Prompt. Provide the number of lines in the records that hold the string "none", without any other words.

Supplied data.

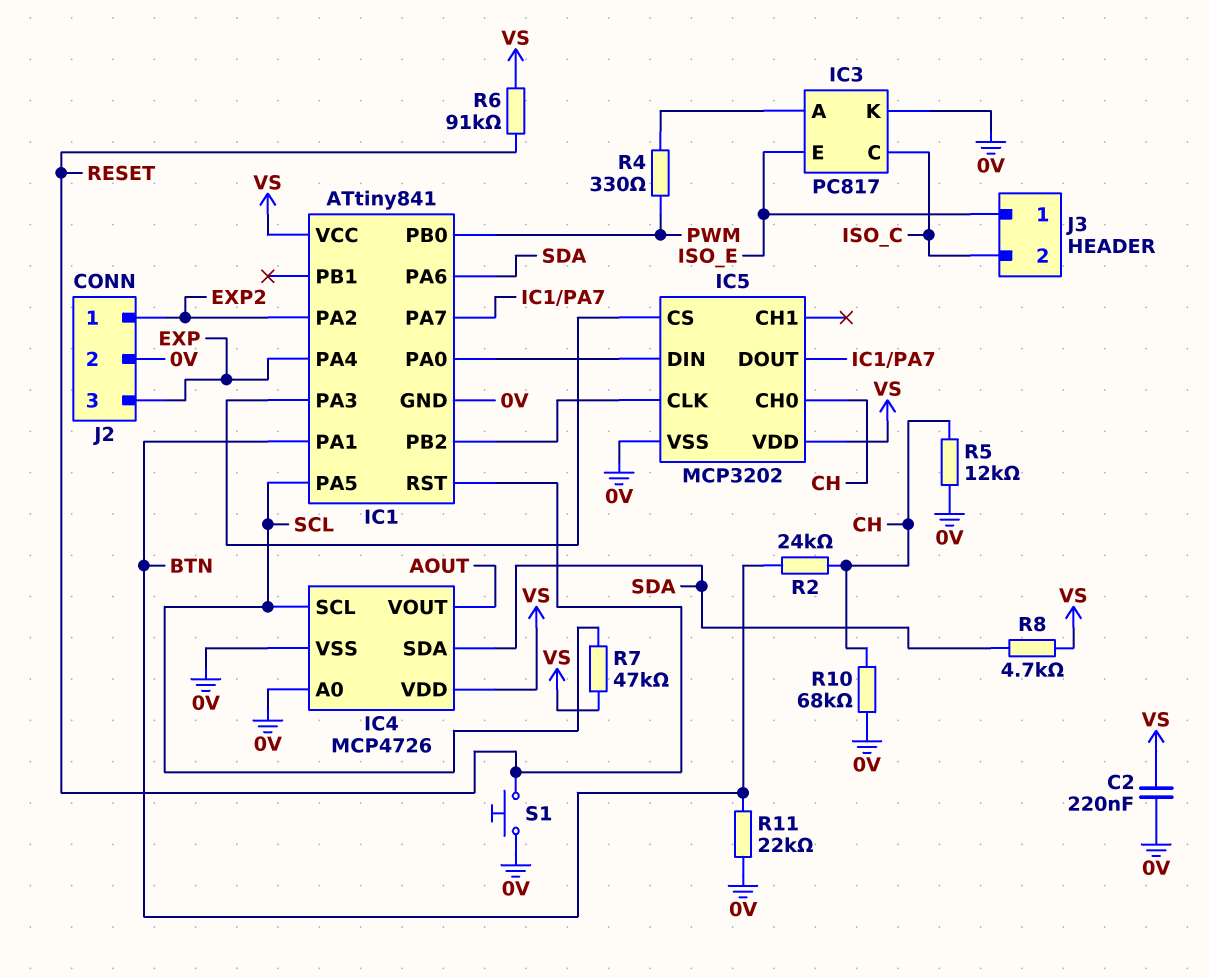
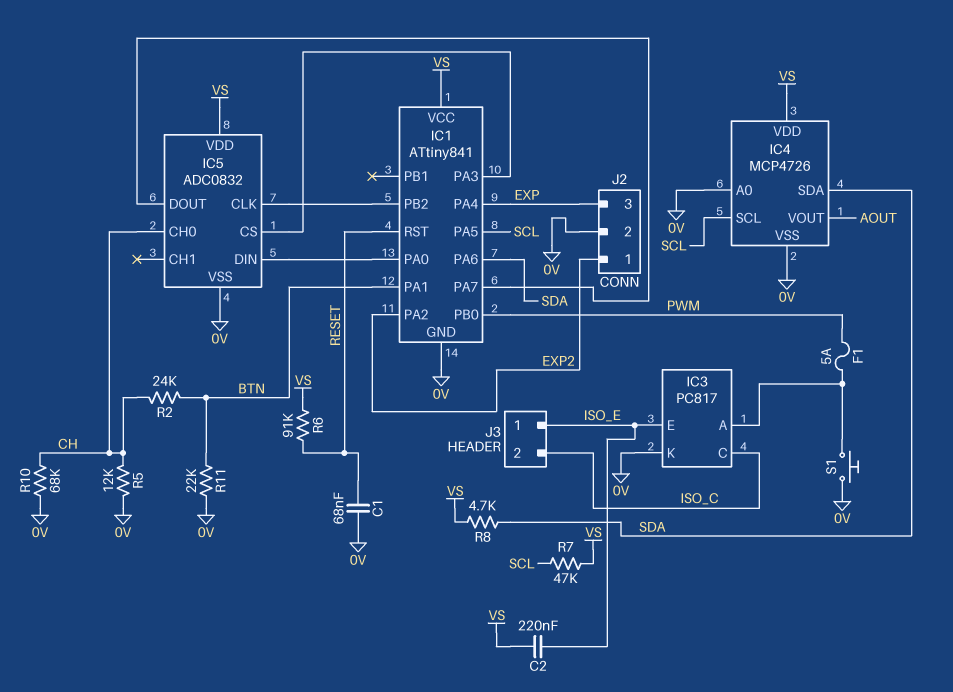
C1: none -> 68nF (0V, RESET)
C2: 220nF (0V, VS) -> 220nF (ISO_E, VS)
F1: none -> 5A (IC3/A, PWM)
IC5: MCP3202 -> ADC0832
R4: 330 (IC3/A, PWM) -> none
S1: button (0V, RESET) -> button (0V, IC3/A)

* * *

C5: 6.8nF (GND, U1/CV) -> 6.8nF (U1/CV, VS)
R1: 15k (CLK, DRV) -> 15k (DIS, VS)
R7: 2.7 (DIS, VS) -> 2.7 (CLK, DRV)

...

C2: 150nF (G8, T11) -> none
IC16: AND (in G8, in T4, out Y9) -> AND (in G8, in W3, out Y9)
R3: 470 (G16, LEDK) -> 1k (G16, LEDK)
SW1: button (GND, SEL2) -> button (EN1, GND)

Response area. 4